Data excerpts
........
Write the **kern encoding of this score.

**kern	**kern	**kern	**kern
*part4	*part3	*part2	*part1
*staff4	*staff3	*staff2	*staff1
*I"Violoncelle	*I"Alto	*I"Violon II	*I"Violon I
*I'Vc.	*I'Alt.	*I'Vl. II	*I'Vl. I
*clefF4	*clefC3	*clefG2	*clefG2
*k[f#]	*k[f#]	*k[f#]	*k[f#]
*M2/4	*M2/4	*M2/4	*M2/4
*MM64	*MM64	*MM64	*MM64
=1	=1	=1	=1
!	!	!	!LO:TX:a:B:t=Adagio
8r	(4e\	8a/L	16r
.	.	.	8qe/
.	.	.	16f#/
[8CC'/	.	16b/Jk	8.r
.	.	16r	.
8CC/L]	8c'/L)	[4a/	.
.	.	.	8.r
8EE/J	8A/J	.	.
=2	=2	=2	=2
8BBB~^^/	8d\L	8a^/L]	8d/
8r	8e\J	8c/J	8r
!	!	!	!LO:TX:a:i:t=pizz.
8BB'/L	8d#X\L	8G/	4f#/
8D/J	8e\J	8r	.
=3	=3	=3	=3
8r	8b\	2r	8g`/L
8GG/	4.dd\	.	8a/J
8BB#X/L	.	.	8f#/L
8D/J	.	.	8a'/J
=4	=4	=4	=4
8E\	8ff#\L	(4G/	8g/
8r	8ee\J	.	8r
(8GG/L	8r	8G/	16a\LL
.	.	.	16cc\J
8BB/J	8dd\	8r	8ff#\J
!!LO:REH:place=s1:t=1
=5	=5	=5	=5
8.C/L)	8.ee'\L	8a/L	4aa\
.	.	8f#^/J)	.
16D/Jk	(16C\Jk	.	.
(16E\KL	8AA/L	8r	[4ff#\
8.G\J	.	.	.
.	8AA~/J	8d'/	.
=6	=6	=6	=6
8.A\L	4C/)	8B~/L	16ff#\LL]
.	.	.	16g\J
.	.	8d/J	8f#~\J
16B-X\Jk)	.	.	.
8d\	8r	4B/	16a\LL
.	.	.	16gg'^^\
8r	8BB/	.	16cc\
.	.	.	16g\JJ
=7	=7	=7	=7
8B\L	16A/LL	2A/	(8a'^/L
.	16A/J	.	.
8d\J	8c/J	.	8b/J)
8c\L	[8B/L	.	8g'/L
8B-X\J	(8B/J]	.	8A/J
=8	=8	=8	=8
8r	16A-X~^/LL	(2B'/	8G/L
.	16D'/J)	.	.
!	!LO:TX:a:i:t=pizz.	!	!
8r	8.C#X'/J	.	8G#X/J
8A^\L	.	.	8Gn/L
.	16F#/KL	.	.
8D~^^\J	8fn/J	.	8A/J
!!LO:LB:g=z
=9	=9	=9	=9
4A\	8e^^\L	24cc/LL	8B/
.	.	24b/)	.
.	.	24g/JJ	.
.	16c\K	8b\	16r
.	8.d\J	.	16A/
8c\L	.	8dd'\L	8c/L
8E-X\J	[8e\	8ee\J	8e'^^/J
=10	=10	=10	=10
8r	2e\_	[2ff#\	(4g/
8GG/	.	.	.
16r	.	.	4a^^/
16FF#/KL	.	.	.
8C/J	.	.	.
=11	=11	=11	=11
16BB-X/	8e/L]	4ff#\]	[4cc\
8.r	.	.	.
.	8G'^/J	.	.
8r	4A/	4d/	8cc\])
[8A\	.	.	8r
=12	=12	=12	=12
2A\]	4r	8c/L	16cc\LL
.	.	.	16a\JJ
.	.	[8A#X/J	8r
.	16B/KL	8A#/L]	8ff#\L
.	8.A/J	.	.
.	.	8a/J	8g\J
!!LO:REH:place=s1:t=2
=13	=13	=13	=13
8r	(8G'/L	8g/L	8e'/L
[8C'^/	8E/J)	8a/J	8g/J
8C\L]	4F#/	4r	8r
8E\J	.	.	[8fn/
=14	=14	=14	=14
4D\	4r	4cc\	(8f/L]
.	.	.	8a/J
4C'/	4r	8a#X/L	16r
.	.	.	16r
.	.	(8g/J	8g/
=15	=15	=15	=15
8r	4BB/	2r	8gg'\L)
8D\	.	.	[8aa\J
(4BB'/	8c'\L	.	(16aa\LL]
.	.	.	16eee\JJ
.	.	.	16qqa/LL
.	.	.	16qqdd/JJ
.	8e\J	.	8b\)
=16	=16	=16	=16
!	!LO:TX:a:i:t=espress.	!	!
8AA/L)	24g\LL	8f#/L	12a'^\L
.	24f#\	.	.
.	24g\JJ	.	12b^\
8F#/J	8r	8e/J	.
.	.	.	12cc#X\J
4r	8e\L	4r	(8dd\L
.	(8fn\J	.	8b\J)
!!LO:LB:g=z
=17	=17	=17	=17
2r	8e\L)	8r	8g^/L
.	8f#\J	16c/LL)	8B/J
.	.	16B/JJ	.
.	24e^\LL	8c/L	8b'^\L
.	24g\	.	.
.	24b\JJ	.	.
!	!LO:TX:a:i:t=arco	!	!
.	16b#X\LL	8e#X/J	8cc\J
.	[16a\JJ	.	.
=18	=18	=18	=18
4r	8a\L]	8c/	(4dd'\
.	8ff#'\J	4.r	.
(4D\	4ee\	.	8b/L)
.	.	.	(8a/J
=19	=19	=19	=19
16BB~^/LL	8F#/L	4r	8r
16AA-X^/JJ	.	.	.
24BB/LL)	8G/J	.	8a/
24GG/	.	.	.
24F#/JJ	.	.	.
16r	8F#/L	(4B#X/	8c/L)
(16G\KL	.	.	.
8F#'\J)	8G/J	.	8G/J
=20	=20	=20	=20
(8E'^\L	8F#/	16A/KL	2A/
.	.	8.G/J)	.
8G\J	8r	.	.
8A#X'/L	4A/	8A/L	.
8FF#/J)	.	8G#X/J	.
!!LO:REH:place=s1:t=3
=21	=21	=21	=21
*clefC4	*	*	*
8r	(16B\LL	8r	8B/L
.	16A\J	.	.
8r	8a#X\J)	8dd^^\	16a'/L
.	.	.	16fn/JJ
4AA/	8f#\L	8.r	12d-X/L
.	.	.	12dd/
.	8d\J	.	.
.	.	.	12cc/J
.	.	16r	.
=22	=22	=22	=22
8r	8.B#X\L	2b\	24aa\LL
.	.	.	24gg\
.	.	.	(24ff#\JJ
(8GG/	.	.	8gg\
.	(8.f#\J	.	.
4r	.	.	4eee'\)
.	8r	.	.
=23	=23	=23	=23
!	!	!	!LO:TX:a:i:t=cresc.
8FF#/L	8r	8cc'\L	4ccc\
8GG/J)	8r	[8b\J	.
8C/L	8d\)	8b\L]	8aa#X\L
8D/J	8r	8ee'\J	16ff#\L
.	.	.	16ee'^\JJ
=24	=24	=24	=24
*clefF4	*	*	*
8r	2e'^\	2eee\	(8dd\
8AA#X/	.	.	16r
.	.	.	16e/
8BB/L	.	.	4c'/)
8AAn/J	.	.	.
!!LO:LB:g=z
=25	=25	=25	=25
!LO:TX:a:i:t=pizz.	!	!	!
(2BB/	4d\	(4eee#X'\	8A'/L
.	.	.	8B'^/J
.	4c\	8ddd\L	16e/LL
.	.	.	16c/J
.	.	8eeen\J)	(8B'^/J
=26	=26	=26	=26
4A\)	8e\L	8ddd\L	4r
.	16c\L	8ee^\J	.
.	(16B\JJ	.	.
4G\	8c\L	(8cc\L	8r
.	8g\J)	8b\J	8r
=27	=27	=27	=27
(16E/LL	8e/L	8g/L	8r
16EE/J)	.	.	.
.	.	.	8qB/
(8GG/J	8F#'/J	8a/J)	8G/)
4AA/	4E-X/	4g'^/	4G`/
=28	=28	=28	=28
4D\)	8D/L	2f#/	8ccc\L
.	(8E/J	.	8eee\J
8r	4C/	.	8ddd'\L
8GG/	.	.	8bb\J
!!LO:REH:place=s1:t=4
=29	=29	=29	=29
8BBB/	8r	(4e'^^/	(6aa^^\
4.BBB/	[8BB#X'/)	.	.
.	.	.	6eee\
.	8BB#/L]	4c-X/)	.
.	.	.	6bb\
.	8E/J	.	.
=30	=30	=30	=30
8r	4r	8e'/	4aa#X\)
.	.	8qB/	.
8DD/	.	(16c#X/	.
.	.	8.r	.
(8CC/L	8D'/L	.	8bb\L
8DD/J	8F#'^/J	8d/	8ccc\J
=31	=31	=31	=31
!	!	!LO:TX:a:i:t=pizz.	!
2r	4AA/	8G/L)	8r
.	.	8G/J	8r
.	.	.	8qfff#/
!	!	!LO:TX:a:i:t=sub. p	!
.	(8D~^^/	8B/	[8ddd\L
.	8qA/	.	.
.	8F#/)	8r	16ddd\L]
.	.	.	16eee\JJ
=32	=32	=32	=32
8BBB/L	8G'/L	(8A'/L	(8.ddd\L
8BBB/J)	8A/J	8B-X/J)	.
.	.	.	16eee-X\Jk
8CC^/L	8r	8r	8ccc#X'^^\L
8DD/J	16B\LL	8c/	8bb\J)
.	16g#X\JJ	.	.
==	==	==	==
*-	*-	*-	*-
........
Select each line of the data above that contains the string "pizz", and copy those lines.

!	!	!	!LO:TX:a:i:t=pizz.
!	!LO:TX:a:i:t=pizz.	!	!
!LO:TX:a:i:t=pizz.	!	!	!
!	!	!LO:TX:a:i:t=pizz.	!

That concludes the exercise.